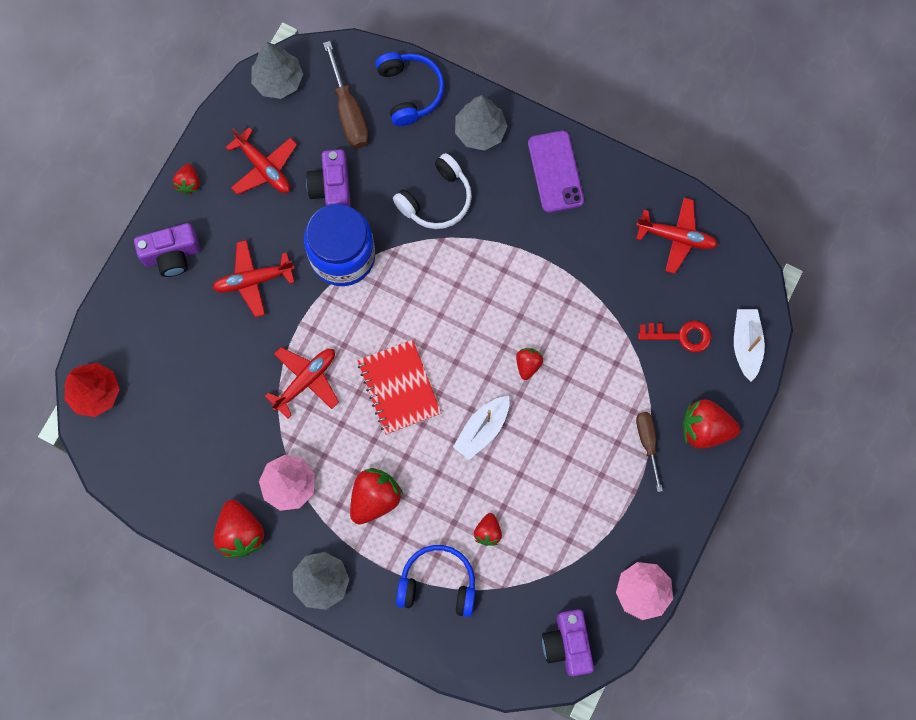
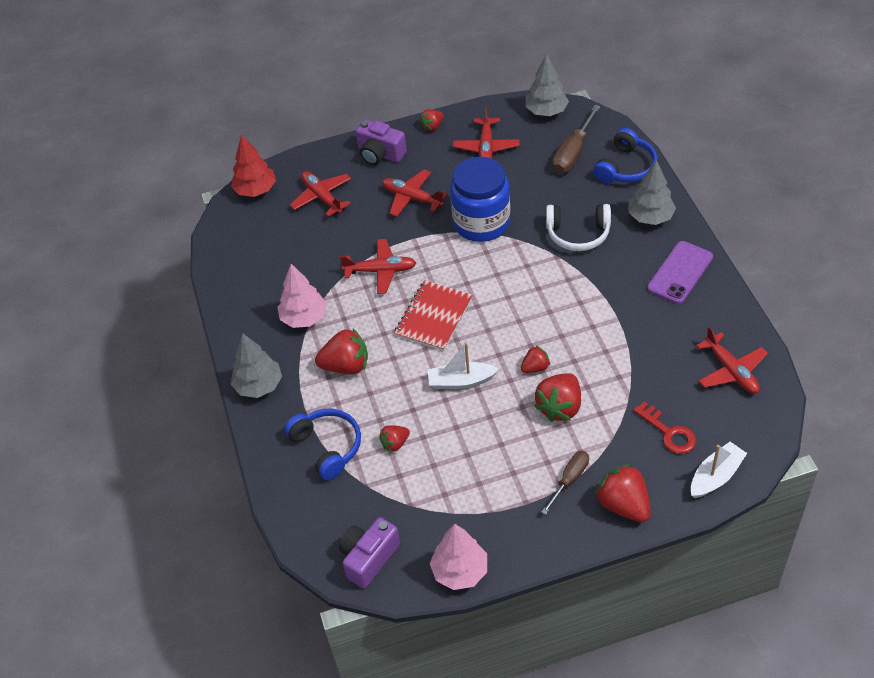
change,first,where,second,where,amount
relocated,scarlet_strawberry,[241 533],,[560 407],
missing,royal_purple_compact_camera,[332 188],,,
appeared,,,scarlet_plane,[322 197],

## What is required
Repeat the material above in full and exactly, omitting the pictures.

## Task output
change,first,where,second,where,amount
relocated,scarlet_strawberry,[241 533],,[560 407],
missing,royal_purple_compact_camera,[332 188],,,
appeared,,,scarlet_plane,[322 197],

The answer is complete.